• [YOUR OBJECTIVE]: Range to reproduce from the entries below: the line with "C5: none -> 220uF (plus NET9, minus GND)", the line with "R6: 680 (IND, STG) -> 470 (IND, STG)", and every line in between. Give them exactly and give nothing else.

• [SOURCE MATERIAL]:
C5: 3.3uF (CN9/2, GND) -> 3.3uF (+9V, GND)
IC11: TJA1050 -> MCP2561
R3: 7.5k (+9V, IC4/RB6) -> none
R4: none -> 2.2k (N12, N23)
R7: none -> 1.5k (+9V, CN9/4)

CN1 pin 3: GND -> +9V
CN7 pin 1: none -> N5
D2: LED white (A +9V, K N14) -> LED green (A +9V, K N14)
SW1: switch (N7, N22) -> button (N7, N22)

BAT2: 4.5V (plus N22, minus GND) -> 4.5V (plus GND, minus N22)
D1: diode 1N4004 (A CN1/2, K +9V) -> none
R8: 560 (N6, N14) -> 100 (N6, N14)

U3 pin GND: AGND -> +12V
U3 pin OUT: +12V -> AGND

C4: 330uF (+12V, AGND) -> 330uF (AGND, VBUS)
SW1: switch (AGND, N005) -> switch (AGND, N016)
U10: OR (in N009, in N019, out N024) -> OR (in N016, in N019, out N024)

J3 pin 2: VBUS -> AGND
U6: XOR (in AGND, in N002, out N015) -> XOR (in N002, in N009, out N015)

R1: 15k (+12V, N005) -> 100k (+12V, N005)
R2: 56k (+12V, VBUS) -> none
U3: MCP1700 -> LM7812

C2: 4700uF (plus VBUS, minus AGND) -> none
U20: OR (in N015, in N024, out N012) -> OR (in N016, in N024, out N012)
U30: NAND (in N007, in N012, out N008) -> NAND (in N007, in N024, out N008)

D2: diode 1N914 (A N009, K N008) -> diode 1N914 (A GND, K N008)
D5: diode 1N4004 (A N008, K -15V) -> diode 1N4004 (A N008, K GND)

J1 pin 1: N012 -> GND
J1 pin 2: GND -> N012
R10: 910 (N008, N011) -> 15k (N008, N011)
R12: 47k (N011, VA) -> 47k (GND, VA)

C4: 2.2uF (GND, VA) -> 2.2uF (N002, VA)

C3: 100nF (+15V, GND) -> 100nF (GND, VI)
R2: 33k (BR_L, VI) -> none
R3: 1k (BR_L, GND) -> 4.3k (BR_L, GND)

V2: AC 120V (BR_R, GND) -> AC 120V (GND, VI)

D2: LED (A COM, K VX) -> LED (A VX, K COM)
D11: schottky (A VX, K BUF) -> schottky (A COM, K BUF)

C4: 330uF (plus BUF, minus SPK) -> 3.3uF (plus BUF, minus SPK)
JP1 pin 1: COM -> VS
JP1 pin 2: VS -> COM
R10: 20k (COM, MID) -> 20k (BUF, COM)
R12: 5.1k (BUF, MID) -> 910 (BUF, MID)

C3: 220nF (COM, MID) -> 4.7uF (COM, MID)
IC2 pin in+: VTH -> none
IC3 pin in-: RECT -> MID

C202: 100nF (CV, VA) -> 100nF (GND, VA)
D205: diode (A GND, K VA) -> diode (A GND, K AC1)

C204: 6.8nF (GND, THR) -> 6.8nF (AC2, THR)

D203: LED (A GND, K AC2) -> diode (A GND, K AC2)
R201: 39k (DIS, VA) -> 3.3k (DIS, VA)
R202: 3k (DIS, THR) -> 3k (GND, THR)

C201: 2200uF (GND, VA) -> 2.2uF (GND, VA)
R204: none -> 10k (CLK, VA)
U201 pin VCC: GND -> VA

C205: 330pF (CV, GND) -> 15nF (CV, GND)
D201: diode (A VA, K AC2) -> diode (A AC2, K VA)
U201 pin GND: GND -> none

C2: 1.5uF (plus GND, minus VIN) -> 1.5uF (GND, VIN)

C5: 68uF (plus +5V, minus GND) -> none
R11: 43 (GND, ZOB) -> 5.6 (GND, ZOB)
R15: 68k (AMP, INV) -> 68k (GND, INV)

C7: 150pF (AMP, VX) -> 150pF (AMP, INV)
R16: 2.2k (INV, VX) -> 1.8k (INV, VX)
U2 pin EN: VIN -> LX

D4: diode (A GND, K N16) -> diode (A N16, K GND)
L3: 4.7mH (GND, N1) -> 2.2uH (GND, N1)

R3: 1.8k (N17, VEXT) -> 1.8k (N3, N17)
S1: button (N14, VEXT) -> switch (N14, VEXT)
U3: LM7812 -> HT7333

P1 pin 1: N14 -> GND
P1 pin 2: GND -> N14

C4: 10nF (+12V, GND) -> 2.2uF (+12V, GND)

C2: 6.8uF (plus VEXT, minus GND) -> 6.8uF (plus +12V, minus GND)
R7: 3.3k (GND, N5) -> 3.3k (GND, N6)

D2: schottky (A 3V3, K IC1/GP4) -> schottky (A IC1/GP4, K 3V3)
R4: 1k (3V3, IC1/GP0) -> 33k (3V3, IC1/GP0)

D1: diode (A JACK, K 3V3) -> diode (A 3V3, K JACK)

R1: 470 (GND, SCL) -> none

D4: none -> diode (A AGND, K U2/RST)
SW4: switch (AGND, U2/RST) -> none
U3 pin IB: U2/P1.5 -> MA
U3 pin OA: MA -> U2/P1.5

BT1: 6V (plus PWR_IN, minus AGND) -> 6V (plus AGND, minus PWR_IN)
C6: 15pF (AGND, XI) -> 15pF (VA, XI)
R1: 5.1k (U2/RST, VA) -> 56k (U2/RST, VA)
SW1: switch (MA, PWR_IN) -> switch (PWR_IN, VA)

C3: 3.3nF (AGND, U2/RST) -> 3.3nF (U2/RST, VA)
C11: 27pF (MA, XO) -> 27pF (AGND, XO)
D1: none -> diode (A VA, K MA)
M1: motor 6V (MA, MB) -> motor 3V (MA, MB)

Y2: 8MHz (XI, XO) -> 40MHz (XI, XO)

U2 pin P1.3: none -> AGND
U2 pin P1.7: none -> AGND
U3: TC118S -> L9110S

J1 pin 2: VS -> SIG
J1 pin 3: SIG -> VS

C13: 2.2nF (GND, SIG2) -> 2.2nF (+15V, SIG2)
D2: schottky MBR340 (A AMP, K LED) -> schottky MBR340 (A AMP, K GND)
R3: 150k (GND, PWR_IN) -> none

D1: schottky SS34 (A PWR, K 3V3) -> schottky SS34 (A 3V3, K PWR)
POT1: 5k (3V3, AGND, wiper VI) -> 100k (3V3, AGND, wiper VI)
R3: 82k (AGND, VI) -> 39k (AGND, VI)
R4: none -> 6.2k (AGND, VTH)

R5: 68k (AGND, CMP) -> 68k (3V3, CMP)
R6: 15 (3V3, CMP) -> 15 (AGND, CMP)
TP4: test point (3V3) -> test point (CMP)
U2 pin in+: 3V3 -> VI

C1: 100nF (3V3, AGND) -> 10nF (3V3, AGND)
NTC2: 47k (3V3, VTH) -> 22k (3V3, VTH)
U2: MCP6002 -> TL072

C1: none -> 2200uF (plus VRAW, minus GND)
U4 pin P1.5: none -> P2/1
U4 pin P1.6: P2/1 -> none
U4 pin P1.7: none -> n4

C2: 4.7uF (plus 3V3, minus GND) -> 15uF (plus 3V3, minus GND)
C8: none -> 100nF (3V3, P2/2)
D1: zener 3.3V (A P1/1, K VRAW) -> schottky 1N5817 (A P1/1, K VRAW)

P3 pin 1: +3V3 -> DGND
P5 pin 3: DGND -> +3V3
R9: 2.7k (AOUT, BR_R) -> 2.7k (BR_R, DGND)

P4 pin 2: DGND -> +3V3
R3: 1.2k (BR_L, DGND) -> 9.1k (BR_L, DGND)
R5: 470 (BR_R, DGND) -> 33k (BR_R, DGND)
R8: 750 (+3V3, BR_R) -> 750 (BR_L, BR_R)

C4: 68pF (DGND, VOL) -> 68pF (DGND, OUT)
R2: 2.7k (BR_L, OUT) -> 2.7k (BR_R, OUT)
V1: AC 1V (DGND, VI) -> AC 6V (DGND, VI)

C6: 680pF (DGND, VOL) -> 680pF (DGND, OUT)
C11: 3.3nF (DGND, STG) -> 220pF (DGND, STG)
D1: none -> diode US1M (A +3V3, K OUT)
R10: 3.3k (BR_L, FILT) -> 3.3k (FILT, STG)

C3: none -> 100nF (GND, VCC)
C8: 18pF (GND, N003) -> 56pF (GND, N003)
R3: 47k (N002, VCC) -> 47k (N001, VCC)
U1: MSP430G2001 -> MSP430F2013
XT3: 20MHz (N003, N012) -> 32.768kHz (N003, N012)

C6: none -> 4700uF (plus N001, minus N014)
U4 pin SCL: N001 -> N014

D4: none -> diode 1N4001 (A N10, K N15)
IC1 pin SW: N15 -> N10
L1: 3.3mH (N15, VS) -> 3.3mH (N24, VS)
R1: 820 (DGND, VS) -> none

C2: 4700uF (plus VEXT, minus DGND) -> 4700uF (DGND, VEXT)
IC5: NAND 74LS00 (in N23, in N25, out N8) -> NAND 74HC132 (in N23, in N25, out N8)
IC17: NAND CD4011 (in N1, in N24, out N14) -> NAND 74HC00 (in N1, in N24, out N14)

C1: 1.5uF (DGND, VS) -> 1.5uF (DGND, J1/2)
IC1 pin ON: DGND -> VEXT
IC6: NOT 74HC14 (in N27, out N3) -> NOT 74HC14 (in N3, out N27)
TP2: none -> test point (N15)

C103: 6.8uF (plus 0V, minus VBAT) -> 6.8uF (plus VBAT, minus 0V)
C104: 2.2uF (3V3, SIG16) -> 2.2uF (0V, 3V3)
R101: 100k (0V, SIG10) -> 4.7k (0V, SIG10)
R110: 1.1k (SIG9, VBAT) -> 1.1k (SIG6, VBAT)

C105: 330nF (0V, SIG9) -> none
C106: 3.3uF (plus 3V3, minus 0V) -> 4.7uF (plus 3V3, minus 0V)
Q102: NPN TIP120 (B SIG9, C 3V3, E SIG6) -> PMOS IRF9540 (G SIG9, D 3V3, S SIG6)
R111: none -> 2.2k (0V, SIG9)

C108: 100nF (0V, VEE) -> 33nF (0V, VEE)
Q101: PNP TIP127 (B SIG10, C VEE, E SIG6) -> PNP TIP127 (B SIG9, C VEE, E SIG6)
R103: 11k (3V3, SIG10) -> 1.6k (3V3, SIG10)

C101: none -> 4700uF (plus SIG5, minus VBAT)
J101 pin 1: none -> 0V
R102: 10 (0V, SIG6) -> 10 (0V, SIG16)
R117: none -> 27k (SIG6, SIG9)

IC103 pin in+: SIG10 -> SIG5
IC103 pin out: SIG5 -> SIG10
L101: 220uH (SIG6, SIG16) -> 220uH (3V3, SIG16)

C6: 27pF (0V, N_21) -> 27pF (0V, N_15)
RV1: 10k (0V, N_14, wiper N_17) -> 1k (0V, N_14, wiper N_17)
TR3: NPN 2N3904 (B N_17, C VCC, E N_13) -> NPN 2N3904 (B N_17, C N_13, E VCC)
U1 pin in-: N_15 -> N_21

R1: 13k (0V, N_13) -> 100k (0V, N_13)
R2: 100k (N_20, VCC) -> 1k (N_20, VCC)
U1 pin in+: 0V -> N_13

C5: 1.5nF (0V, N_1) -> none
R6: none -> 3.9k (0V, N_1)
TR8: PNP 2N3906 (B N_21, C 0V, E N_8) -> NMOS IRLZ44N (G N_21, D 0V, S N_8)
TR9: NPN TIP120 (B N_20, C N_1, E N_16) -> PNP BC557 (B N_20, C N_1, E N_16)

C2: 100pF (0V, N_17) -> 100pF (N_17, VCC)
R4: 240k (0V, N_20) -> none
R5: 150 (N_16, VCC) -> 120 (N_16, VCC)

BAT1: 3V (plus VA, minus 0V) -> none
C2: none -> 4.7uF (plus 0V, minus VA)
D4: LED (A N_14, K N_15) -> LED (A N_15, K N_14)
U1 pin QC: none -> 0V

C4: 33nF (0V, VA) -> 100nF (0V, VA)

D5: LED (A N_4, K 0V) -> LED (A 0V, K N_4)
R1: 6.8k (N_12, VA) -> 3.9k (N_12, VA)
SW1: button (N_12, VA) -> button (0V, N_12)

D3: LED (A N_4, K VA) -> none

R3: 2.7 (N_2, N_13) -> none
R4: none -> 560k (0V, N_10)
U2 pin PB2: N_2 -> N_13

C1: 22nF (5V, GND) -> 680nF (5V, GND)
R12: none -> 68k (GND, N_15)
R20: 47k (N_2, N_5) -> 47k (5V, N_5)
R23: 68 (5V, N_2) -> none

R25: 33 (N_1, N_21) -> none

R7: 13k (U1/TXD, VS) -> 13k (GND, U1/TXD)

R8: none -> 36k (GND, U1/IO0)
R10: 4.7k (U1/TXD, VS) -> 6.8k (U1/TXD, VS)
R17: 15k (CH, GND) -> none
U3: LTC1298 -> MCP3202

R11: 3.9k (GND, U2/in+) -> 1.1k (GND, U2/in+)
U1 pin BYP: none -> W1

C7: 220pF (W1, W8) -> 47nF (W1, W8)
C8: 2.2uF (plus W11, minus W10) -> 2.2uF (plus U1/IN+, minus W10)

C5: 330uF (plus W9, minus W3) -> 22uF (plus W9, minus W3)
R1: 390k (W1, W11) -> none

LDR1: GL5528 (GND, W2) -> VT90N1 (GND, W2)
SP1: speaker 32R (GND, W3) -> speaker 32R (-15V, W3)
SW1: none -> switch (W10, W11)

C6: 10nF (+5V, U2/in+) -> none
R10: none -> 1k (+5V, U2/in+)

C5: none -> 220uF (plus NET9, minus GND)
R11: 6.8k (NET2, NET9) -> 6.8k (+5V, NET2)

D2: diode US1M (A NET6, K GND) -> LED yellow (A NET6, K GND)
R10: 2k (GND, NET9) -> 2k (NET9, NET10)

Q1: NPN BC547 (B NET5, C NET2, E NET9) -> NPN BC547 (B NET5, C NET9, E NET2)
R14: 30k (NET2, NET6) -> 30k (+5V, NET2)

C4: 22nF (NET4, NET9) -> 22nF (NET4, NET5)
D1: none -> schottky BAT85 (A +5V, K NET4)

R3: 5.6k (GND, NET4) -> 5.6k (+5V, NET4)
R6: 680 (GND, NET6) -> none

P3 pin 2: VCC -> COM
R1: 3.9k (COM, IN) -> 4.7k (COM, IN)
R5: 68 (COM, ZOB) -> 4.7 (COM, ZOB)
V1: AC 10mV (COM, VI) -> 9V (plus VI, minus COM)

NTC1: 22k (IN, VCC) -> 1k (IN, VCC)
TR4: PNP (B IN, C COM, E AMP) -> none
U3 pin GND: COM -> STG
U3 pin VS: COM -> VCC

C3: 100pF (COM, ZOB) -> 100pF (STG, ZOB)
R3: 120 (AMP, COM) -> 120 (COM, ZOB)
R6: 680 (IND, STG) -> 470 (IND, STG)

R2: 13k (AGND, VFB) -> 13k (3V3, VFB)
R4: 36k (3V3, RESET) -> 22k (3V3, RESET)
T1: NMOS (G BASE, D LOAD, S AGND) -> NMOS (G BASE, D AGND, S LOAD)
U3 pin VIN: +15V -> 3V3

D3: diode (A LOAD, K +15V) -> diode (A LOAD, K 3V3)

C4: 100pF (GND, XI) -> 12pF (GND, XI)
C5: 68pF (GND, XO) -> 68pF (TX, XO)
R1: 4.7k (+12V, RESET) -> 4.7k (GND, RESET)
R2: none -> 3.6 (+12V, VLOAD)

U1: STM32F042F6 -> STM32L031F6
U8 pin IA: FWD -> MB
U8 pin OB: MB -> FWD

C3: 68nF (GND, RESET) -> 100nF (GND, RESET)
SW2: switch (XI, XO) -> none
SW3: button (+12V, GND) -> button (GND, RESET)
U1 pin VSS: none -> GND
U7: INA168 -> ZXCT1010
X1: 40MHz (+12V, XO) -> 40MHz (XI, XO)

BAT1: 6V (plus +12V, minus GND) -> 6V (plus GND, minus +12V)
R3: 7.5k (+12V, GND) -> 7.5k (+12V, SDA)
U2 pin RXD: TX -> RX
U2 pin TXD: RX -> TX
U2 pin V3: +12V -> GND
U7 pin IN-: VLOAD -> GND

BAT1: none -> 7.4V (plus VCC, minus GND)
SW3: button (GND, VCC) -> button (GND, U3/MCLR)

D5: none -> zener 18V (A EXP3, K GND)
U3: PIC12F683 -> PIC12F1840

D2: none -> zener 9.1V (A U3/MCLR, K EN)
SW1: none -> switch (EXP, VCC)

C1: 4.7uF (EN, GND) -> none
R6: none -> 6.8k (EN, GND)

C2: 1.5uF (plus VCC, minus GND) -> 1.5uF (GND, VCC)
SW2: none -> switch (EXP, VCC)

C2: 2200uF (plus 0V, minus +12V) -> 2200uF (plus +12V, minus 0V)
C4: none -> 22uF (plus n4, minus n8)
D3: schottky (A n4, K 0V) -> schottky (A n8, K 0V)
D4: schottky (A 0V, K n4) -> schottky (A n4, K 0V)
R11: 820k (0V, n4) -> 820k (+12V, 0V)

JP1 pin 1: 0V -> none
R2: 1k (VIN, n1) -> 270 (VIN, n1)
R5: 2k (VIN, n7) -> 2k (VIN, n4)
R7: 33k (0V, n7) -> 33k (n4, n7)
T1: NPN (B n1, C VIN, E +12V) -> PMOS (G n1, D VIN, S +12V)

• [TASK RESULT]:
C5: none -> 220uF (plus NET9, minus GND)
R11: 6.8k (NET2, NET9) -> 6.8k (+5V, NET2)

D2: diode US1M (A NET6, K GND) -> LED yellow (A NET6, K GND)
R10: 2k (GND, NET9) -> 2k (NET9, NET10)

Q1: NPN BC547 (B NET5, C NET2, E NET9) -> NPN BC547 (B NET5, C NET9, E NET2)
R14: 30k (NET2, NET6) -> 30k (+5V, NET2)

C4: 22nF (NET4, NET9) -> 22nF (NET4, NET5)
D1: none -> schottky BAT85 (A +5V, K NET4)

R3: 5.6k (GND, NET4) -> 5.6k (+5V, NET4)
R6: 680 (GND, NET6) -> none

P3 pin 2: VCC -> COM
R1: 3.9k (COM, IN) -> 4.7k (COM, IN)
R5: 68 (COM, ZOB) -> 4.7 (COM, ZOB)
V1: AC 10mV (COM, VI) -> 9V (plus VI, minus COM)

NTC1: 22k (IN, VCC) -> 1k (IN, VCC)
TR4: PNP (B IN, C COM, E AMP) -> none
U3 pin GND: COM -> STG
U3 pin VS: COM -> VCC

C3: 100pF (COM, ZOB) -> 100pF (STG, ZOB)
R3: 120 (AMP, COM) -> 120 (COM, ZOB)
R6: 680 (IND, STG) -> 470 (IND, STG)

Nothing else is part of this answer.